+++ GIVEN DATA +++

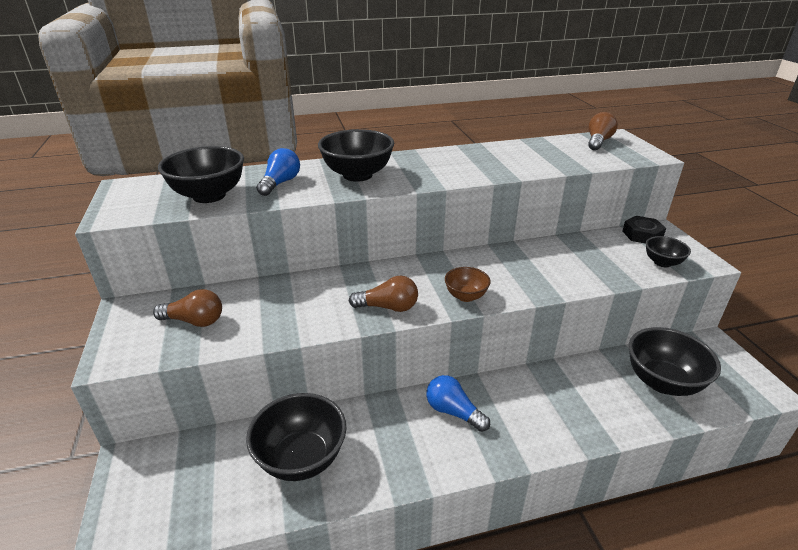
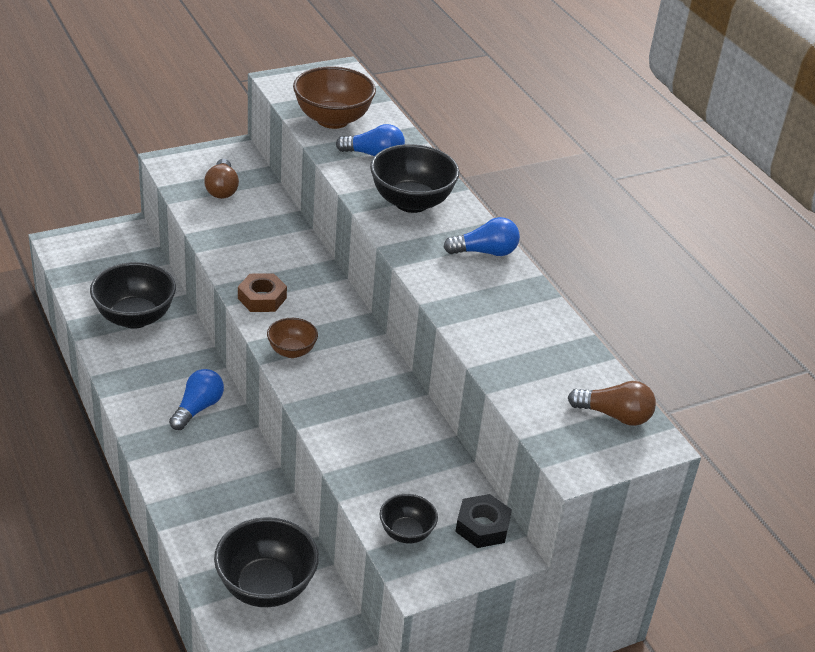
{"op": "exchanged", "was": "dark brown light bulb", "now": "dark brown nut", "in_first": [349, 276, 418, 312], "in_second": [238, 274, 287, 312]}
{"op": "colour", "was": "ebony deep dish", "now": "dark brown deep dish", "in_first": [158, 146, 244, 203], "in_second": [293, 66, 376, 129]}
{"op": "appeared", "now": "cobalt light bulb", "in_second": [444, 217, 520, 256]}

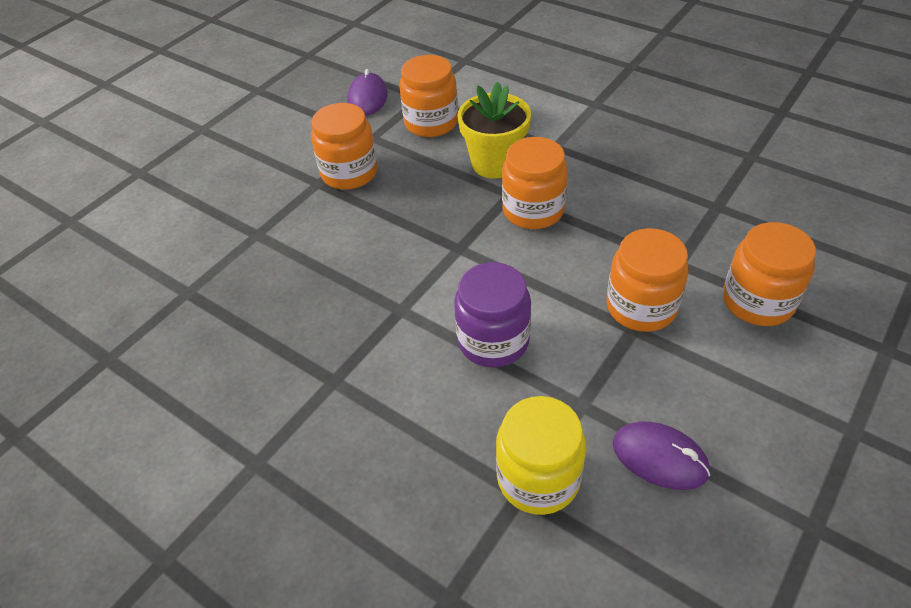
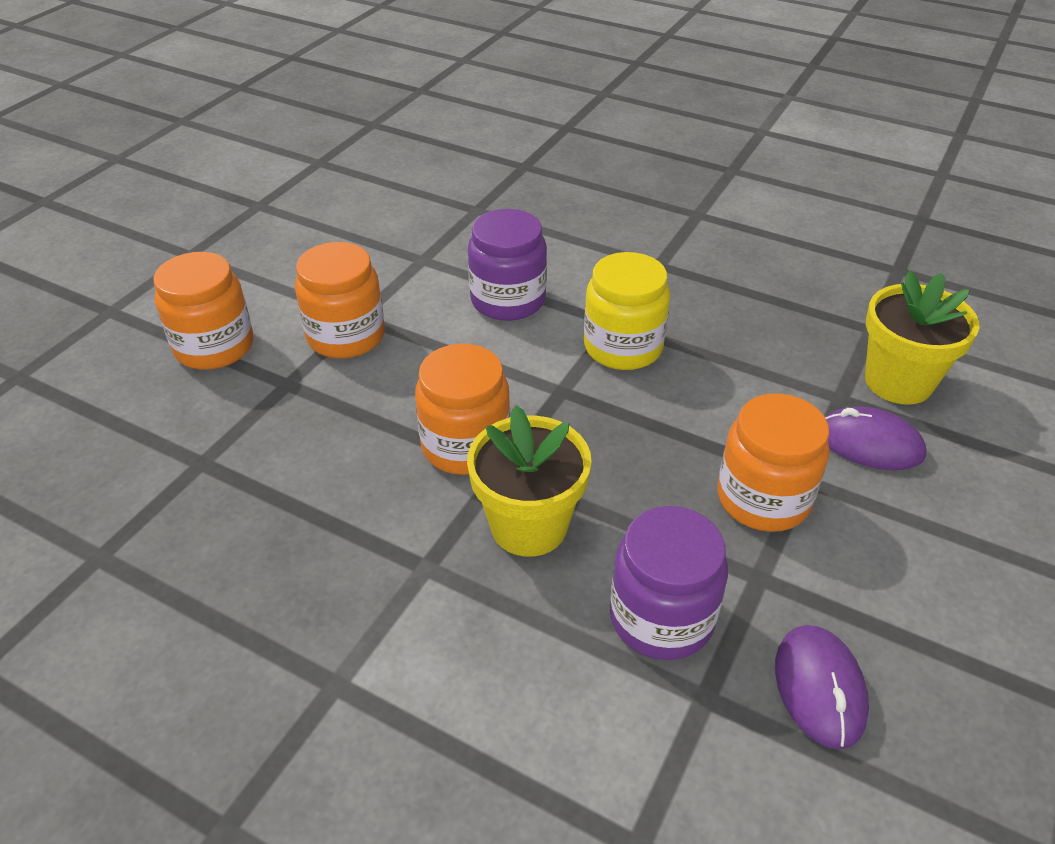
{"op": "relocated", "was": "bright yellow jar", "in_first": [496, 396, 586, 515], "in_second": [584, 252, 670, 370]}
{"op": "colour", "was": "orange-coloured jar", "now": "violet jar", "in_first": [399, 55, 458, 137], "in_second": [610, 506, 728, 660]}
{"op": "relocated", "was": "violet PC mouse", "in_first": [613, 421, 710, 490], "in_second": [825, 406, 926, 470]}
{"op": "appeared", "now": "bright yellow potted plant", "in_second": [865, 271, 979, 405]}

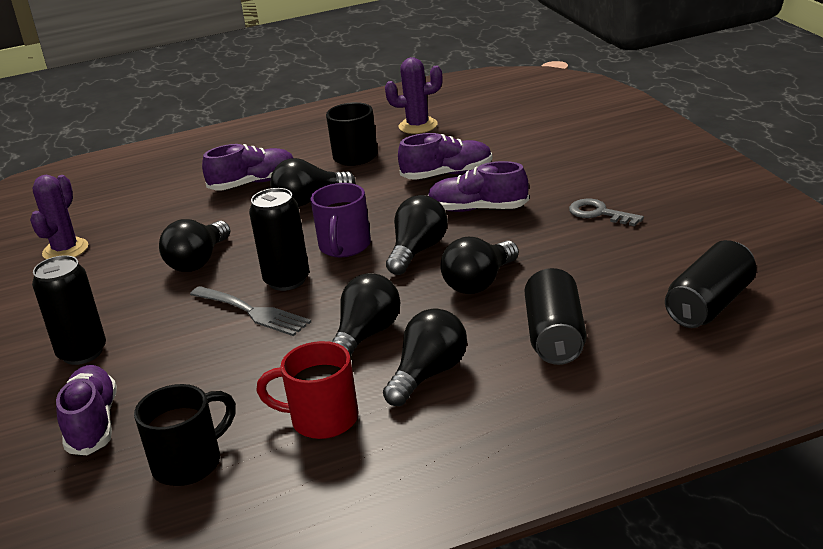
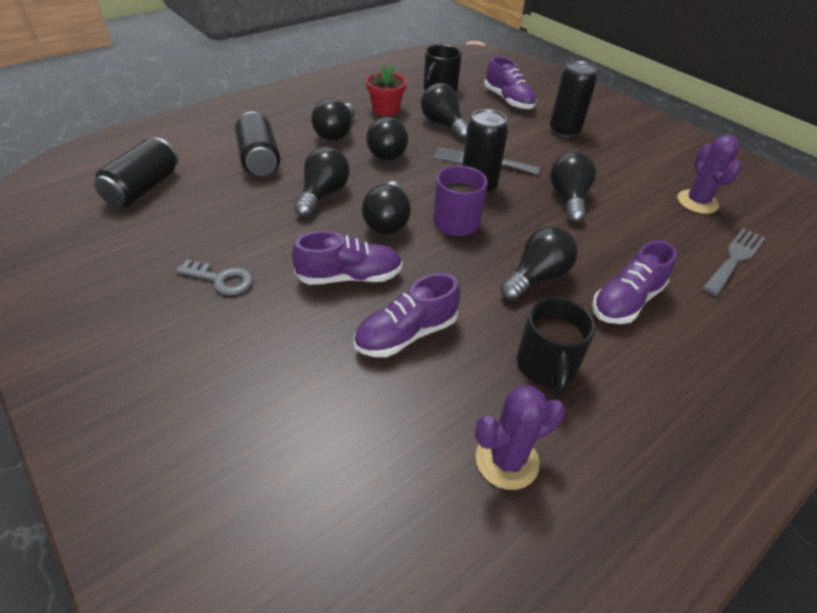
{"op": "exchanged", "was": "scarlet mug", "now": "scarlet potted plant", "in_first": [256, 341, 359, 439], "in_second": [366, 64, 407, 116]}
{"op": "appeared", "now": "ebony light bulb", "in_second": [421, 83, 468, 140]}
{"op": "appeared", "now": "grey table fork", "in_second": [703, 228, 765, 296]}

+++

Copy the data verbatim, skipping any image it holds.

--- WRITTEN ANSWER ---
{"op": "exchanged", "was": "dark brown light bulb", "now": "dark brown nut", "in_first": [349, 276, 418, 312], "in_second": [238, 274, 287, 312]}
{"op": "colour", "was": "ebony deep dish", "now": "dark brown deep dish", "in_first": [158, 146, 244, 203], "in_second": [293, 66, 376, 129]}
{"op": "appeared", "now": "cobalt light bulb", "in_second": [444, 217, 520, 256]}

{"op": "relocated", "was": "bright yellow jar", "in_first": [496, 396, 586, 515], "in_second": [584, 252, 670, 370]}
{"op": "colour", "was": "orange-coloured jar", "now": "violet jar", "in_first": [399, 55, 458, 137], "in_second": [610, 506, 728, 660]}
{"op": "relocated", "was": "violet PC mouse", "in_first": [613, 421, 710, 490], "in_second": [825, 406, 926, 470]}
{"op": "appeared", "now": "bright yellow potted plant", "in_second": [865, 271, 979, 405]}

{"op": "exchanged", "was": "scarlet mug", "now": "scarlet potted plant", "in_first": [256, 341, 359, 439], "in_second": [366, 64, 407, 116]}
{"op": "appeared", "now": "ebony light bulb", "in_second": [421, 83, 468, 140]}
{"op": "appeared", "now": "grey table fork", "in_second": [703, 228, 765, 296]}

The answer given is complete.